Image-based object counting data

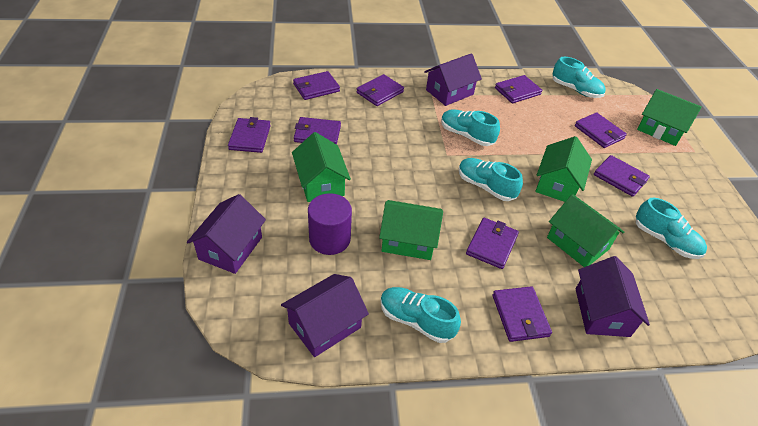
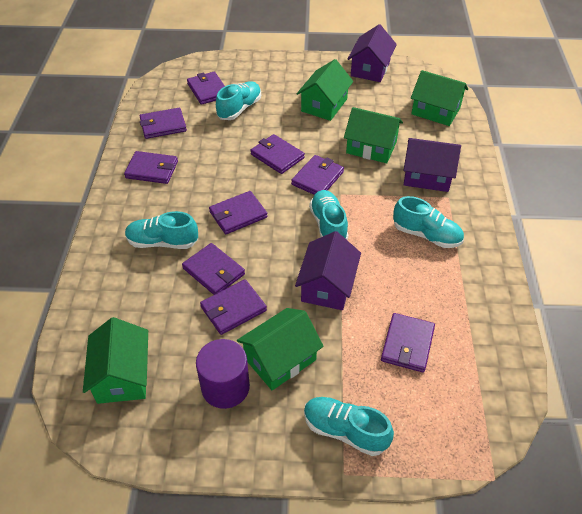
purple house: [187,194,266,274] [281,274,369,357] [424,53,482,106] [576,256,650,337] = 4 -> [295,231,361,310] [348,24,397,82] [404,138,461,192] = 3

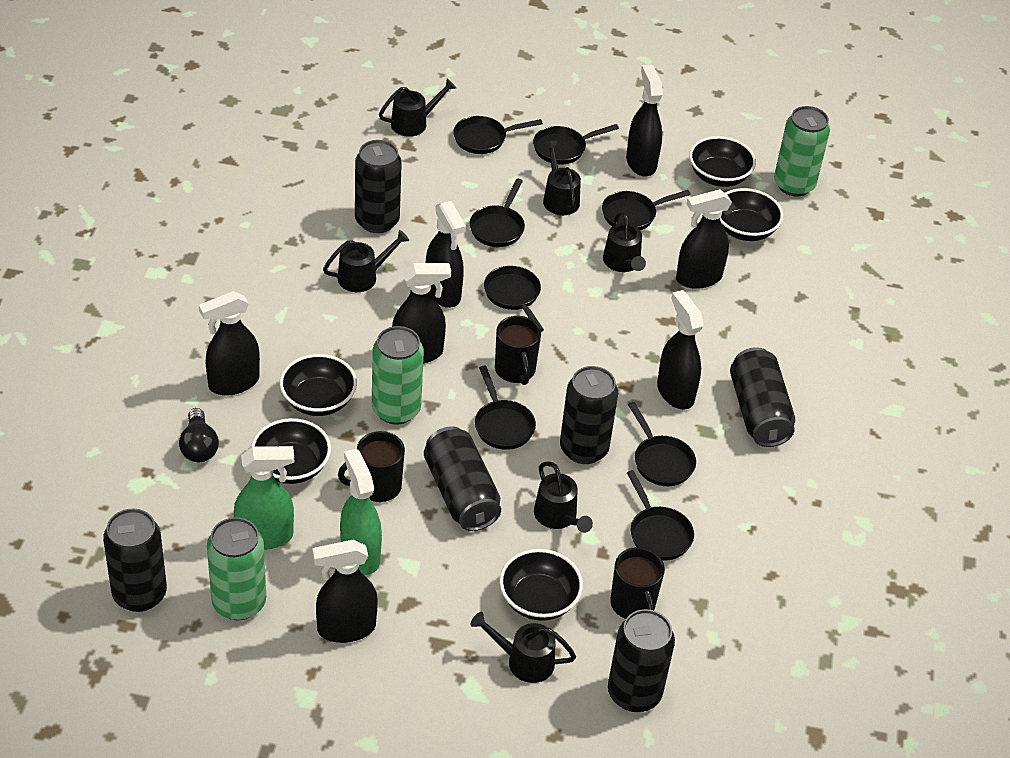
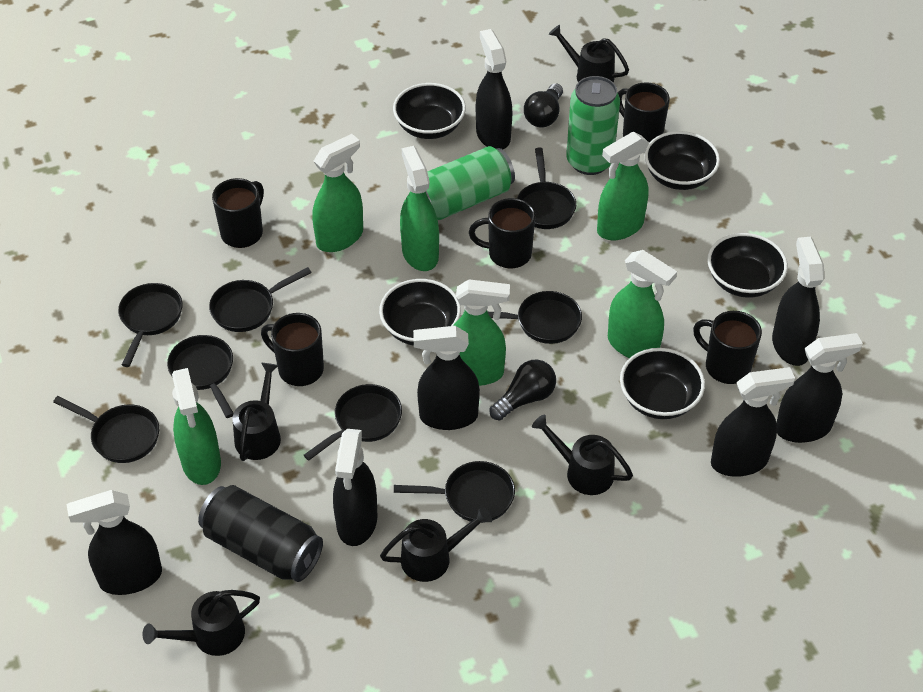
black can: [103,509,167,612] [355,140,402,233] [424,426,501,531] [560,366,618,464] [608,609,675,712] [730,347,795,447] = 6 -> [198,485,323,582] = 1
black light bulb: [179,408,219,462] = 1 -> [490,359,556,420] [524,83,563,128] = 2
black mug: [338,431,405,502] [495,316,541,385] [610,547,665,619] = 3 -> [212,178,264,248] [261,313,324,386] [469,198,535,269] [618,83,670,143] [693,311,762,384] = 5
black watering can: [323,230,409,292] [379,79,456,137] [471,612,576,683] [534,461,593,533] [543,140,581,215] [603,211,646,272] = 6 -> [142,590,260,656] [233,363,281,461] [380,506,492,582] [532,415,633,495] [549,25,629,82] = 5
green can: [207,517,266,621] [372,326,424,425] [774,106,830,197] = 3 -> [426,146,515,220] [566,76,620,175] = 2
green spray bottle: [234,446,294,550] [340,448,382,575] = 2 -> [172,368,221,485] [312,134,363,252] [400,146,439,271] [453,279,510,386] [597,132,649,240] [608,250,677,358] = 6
---
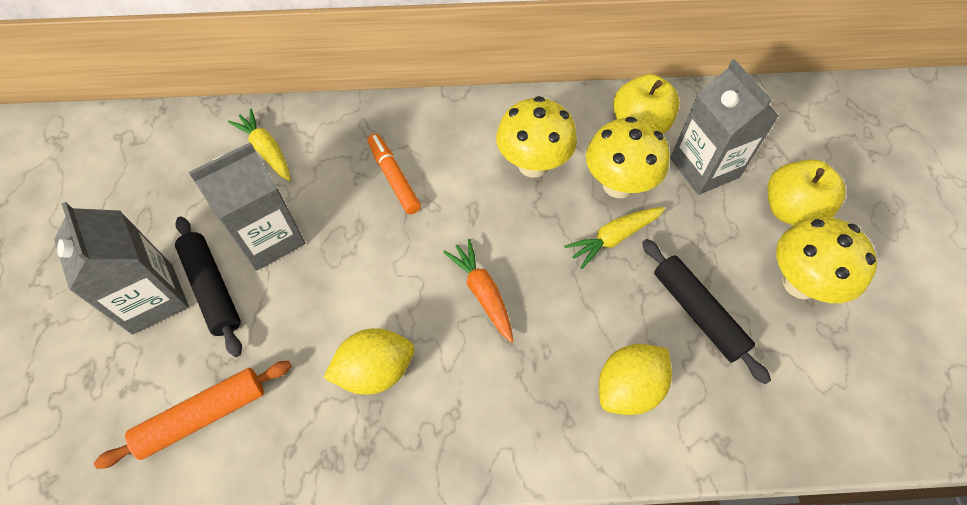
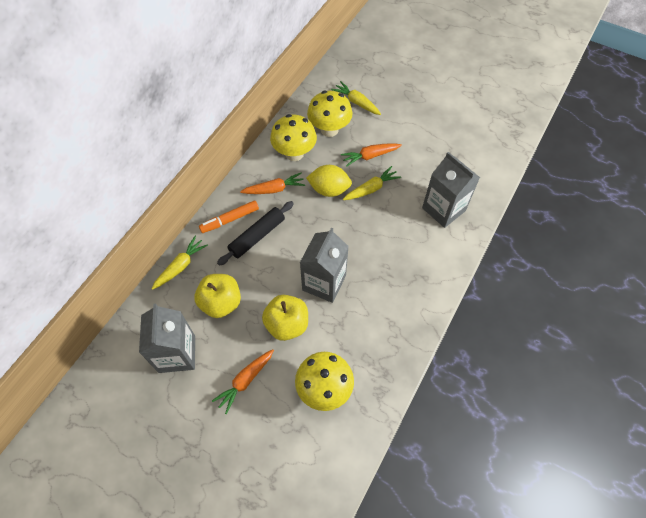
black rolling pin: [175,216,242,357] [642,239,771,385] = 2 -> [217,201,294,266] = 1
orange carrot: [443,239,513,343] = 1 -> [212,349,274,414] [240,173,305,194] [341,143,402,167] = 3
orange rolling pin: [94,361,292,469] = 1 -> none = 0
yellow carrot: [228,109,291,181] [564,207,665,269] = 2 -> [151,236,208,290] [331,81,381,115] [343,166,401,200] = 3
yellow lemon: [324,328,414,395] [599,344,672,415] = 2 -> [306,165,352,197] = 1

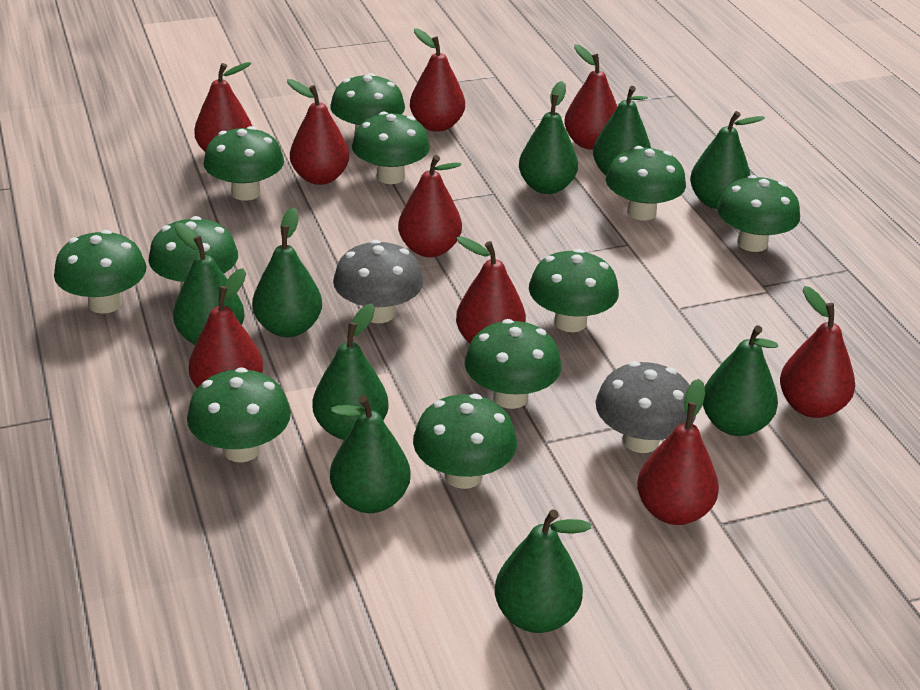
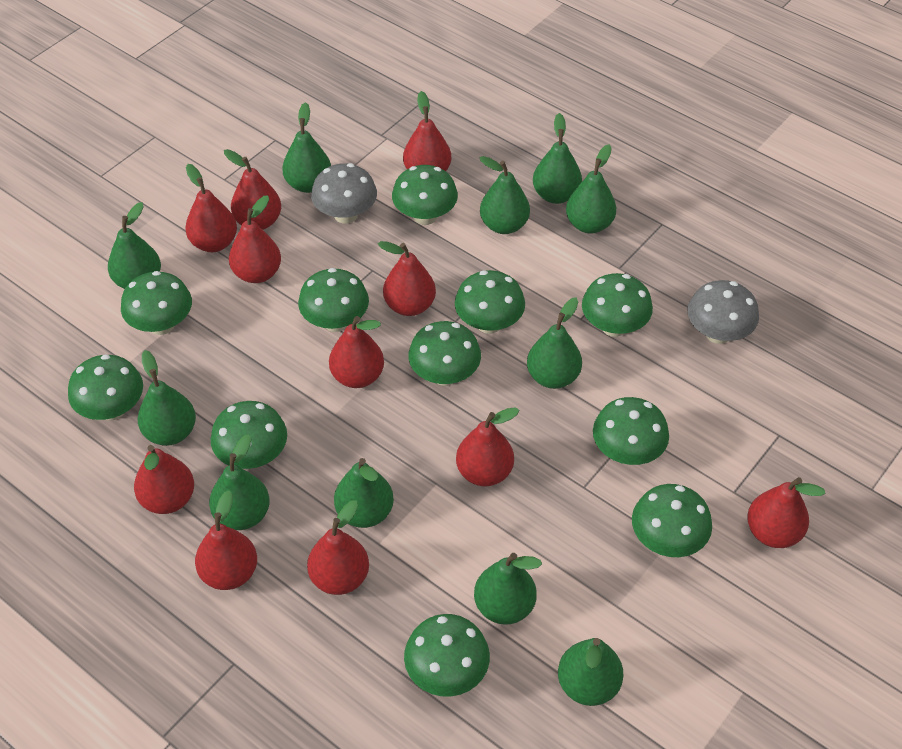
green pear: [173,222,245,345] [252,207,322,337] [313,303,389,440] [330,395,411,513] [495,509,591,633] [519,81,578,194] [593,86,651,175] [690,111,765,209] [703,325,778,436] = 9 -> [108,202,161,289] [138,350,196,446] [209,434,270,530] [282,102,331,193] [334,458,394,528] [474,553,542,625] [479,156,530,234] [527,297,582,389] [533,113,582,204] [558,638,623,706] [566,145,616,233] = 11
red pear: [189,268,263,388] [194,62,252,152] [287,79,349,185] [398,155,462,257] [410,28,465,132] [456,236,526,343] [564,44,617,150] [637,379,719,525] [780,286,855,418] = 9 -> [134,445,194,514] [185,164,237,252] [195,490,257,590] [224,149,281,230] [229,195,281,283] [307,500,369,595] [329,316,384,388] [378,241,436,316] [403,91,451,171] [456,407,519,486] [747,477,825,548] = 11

Task to complete
Which part of the entries opens with the line containing "orange rolling pin: [94,361,292,469]" and closes with the line containing "red pear: [189,268,263,388]"? Output that part exactly, ends included, pictures excluded.

Response
orange rolling pin: [94,361,292,469] = 1 -> none = 0
yellow carrot: [228,109,291,181] [564,207,665,269] = 2 -> [151,236,208,290] [331,81,381,115] [343,166,401,200] = 3
yellow lemon: [324,328,414,395] [599,344,672,415] = 2 -> [306,165,352,197] = 1

green pear: [173,222,245,345] [252,207,322,337] [313,303,389,440] [330,395,411,513] [495,509,591,633] [519,81,578,194] [593,86,651,175] [690,111,765,209] [703,325,778,436] = 9 -> [108,202,161,289] [138,350,196,446] [209,434,270,530] [282,102,331,193] [334,458,394,528] [474,553,542,625] [479,156,530,234] [527,297,582,389] [533,113,582,204] [558,638,623,706] [566,145,616,233] = 11
red pear: [189,268,263,388] [194,62,252,152] [287,79,349,185] [398,155,462,257] [410,28,465,132] [456,236,526,343] [564,44,617,150] [637,379,719,525] [780,286,855,418] = 9 -> [134,445,194,514] [185,164,237,252] [195,490,257,590] [224,149,281,230] [229,195,281,283] [307,500,369,595] [329,316,384,388] [378,241,436,316] [403,91,451,171] [456,407,519,486] [747,477,825,548] = 11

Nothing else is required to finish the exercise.